• The problem:
Which lines below contain the string "instrumentName"? Locate each one and copy it; case counts.

··········

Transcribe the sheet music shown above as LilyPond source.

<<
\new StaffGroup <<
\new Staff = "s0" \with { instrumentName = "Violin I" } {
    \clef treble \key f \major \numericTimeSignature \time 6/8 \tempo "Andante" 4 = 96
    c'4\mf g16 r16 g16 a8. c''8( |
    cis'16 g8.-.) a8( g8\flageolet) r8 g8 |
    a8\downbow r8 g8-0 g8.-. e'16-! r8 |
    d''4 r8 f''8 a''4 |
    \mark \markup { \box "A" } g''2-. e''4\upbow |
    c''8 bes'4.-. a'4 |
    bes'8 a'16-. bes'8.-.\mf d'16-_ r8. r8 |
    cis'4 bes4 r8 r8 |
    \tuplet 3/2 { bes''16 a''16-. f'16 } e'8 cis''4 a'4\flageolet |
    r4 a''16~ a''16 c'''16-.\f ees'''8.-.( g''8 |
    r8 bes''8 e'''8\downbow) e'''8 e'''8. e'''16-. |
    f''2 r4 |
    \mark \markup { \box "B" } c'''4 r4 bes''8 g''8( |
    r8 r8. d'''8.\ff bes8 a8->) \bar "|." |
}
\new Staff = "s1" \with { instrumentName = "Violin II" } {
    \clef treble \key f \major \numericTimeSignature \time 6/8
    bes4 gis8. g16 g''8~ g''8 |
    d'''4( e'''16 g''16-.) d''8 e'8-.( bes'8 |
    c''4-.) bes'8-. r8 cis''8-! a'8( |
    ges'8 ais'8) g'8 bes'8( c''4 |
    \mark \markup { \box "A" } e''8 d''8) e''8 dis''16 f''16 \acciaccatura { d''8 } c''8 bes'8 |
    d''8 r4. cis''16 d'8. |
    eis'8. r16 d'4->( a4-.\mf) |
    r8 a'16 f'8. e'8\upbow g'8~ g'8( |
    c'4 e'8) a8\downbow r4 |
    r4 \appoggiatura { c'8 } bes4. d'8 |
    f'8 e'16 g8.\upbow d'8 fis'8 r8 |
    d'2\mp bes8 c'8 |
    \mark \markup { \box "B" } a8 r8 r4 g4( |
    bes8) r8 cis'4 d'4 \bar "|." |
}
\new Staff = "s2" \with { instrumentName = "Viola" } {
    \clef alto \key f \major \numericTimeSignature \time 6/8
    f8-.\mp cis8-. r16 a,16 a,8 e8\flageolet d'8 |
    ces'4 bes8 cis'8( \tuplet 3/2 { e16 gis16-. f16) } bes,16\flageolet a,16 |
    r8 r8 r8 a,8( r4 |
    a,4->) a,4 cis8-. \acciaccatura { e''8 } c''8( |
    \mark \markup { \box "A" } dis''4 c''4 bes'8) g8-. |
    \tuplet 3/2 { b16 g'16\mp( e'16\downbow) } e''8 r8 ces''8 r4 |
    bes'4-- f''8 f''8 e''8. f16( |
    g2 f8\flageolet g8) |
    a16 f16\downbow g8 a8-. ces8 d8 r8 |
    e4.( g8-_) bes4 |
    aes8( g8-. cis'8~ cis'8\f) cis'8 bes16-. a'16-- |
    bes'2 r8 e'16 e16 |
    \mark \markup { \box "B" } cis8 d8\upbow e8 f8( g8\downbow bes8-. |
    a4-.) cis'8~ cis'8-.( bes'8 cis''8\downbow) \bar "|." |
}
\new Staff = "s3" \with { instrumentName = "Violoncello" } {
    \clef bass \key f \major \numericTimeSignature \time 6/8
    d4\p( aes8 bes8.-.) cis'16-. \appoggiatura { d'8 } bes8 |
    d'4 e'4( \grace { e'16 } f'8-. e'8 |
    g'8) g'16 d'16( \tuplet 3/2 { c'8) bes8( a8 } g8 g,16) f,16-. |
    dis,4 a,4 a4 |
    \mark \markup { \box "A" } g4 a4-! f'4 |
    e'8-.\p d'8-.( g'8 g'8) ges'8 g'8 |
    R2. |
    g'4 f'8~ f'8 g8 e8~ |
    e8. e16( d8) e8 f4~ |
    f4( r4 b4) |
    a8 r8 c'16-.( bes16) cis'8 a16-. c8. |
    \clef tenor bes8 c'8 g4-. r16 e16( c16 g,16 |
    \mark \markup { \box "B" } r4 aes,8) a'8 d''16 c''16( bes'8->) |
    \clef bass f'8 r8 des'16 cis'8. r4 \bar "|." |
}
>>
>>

··········

• Solution for this task:
\new Staff = "s0" \with { instrumentName = "Violin I" } {
\new Staff = "s1" \with { instrumentName = "Violin II" } {
\new Staff = "s2" \with { instrumentName = "Viola" } {
\new Staff = "s3" \with { instrumentName = "Violoncello" } {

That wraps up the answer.